====== INFORMATION SUPPLIED

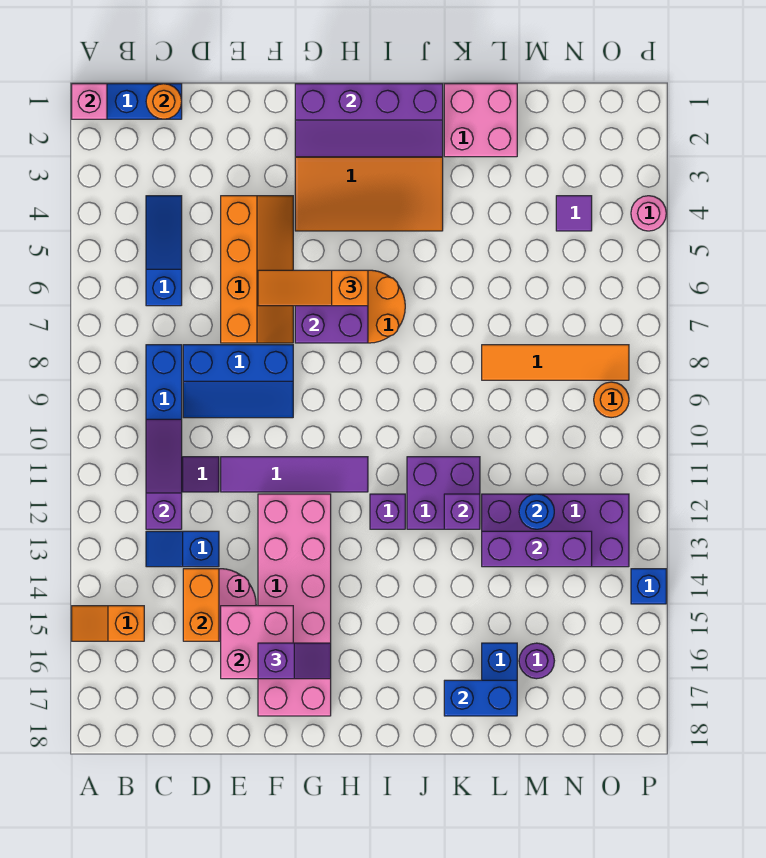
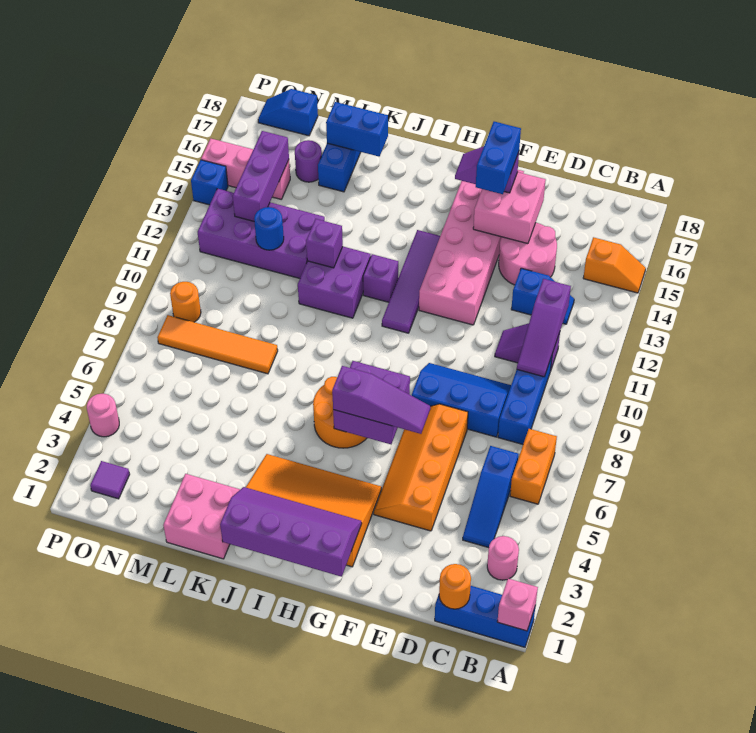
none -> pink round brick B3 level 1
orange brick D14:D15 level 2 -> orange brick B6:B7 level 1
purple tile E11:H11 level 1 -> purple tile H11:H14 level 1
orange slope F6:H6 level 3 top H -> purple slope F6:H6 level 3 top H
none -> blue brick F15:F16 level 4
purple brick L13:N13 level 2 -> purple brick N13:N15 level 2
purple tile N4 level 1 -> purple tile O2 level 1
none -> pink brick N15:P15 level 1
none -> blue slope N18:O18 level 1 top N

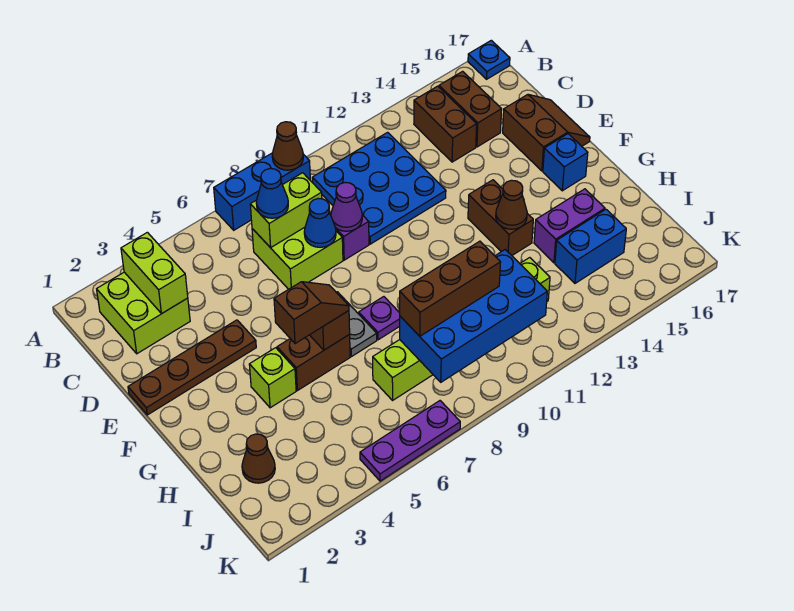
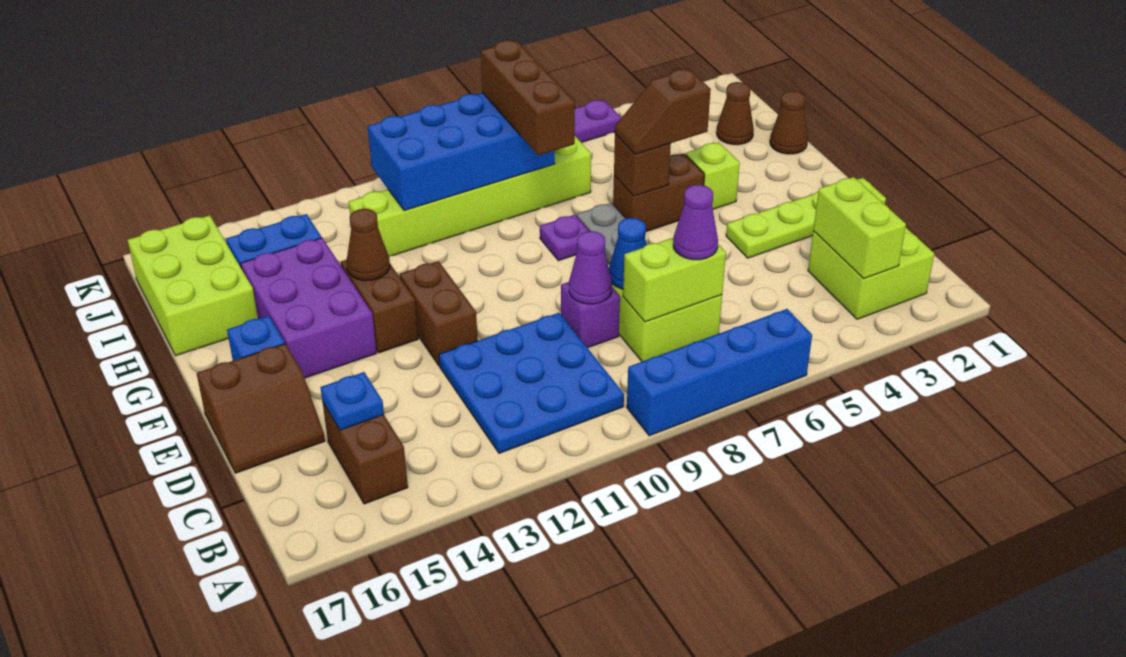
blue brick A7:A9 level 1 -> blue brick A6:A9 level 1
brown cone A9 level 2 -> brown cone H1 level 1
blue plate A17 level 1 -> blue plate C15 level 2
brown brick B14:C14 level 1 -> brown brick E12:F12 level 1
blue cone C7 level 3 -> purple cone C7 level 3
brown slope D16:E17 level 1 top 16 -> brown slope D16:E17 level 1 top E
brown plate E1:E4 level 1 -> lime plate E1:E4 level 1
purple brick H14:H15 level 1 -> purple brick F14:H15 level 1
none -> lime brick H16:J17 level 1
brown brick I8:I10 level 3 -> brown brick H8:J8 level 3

============

## YOUR OBJECTIVE
Render the records above word for word and leave the pictures out.

## SOLVED PROBLEM
none -> pink round brick B3 level 1
orange brick D14:D15 level 2 -> orange brick B6:B7 level 1
purple tile E11:H11 level 1 -> purple tile H11:H14 level 1
orange slope F6:H6 level 3 top H -> purple slope F6:H6 level 3 top H
none -> blue brick F15:F16 level 4
purple brick L13:N13 level 2 -> purple brick N13:N15 level 2
purple tile N4 level 1 -> purple tile O2 level 1
none -> pink brick N15:P15 level 1
none -> blue slope N18:O18 level 1 top N

blue brick A7:A9 level 1 -> blue brick A6:A9 level 1
brown cone A9 level 2 -> brown cone H1 level 1
blue plate A17 level 1 -> blue plate C15 level 2
brown brick B14:C14 level 1 -> brown brick E12:F12 level 1
blue cone C7 level 3 -> purple cone C7 level 3
brown slope D16:E17 level 1 top 16 -> brown slope D16:E17 level 1 top E
brown plate E1:E4 level 1 -> lime plate E1:E4 level 1
purple brick H14:H15 level 1 -> purple brick F14:H15 level 1
none -> lime brick H16:J17 level 1
brown brick I8:I10 level 3 -> brown brick H8:J8 level 3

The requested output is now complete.